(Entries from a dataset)

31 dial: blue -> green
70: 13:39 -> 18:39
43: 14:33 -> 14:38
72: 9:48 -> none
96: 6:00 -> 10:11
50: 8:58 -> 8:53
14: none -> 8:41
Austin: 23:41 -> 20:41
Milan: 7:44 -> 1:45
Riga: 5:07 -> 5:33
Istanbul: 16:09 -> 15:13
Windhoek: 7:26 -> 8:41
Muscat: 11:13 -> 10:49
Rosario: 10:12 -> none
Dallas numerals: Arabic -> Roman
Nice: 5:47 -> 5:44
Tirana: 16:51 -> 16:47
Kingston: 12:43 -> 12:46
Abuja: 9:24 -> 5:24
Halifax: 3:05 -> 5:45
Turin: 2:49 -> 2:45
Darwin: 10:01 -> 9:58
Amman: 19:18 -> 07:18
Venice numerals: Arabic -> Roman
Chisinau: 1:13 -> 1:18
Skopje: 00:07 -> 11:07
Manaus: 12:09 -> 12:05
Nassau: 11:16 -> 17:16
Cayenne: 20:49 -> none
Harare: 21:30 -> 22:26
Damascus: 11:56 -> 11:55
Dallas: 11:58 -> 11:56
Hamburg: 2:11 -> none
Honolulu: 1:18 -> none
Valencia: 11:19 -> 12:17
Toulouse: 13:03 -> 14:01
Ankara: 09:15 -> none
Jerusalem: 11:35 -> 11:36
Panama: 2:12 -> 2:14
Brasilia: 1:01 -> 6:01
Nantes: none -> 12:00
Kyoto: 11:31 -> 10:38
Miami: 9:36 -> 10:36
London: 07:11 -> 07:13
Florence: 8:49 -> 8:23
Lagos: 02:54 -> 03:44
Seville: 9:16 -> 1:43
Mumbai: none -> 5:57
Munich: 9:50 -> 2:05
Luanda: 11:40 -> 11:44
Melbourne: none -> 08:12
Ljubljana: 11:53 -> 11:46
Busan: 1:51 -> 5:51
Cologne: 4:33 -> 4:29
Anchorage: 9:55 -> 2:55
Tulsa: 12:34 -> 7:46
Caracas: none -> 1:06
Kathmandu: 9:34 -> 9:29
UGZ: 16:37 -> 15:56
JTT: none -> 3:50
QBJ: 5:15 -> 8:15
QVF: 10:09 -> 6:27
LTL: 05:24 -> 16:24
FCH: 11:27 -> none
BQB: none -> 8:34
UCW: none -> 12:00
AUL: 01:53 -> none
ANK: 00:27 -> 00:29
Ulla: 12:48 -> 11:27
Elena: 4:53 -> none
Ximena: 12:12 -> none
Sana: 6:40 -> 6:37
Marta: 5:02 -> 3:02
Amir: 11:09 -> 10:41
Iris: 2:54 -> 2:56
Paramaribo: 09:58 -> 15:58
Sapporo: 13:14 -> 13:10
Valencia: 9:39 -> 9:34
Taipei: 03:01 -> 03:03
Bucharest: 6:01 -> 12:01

■ **Problem statement**
Rewrite the lines from the start of the material through the line containing "Amman: 19:18 -> 07:18", replacing "Istanbul" with "Izmir" and leaving everything else unchanged.

■ **The completed task**
31 dial: blue -> green
70: 13:39 -> 18:39
43: 14:33 -> 14:38
72: 9:48 -> none
96: 6:00 -> 10:11
50: 8:58 -> 8:53
14: none -> 8:41
Austin: 23:41 -> 20:41
Milan: 7:44 -> 1:45
Riga: 5:07 -> 5:33
Izmir: 16:09 -> 15:13
Windhoek: 7:26 -> 8:41
Muscat: 11:13 -> 10:49
Rosario: 10:12 -> none
Dallas numerals: Arabic -> Roman
Nice: 5:47 -> 5:44
Tirana: 16:51 -> 16:47
Kingston: 12:43 -> 12:46
Abuja: 9:24 -> 5:24
Halifax: 3:05 -> 5:45
Turin: 2:49 -> 2:45
Darwin: 10:01 -> 9:58
Amman: 19:18 -> 07:18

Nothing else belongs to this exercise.